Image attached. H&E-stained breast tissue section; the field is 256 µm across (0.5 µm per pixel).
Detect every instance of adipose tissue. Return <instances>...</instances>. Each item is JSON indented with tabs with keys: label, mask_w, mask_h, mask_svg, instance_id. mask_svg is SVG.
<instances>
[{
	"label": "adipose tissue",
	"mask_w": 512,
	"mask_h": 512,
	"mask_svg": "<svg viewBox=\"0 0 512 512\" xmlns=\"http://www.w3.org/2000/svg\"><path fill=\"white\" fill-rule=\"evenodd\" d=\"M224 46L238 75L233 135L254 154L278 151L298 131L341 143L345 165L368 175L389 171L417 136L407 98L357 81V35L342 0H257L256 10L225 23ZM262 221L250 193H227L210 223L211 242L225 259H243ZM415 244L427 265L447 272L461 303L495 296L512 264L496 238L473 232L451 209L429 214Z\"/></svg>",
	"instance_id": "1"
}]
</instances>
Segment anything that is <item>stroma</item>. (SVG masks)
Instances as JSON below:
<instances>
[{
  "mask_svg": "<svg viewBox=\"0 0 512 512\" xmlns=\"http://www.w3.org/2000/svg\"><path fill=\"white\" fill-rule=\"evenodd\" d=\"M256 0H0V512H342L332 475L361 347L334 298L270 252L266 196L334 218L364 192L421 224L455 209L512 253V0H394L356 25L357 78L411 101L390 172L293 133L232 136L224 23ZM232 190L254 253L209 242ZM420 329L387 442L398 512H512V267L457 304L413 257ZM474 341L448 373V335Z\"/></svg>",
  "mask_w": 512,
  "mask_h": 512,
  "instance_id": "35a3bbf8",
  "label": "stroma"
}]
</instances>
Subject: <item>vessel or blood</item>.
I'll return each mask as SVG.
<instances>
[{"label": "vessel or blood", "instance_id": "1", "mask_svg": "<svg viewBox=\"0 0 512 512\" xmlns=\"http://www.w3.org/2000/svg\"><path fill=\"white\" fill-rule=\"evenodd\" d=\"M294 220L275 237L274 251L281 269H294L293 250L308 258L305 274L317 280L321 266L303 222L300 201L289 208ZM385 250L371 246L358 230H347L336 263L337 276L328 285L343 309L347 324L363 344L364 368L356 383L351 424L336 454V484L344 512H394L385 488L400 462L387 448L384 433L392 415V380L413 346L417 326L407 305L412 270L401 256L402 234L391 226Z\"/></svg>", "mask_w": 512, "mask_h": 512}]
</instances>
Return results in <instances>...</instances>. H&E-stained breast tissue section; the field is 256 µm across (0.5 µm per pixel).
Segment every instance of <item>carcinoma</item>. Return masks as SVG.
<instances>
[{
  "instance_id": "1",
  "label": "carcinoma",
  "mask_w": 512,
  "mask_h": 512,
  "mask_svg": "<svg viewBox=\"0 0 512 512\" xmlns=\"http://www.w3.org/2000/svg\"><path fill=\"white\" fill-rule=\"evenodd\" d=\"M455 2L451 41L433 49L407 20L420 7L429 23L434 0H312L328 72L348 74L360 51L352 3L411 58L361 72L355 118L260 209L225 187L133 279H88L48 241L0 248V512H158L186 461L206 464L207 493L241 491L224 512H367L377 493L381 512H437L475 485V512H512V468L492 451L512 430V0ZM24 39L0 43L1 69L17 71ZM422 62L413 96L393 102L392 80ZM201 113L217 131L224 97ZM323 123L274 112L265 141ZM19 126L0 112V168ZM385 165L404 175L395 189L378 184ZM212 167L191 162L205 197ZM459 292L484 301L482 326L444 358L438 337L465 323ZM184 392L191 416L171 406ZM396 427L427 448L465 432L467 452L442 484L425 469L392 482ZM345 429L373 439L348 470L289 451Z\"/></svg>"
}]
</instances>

◇ ◇ ◇

- Task
Find every line containing the word "across", then give the total and nothing more.

- Complete answer
2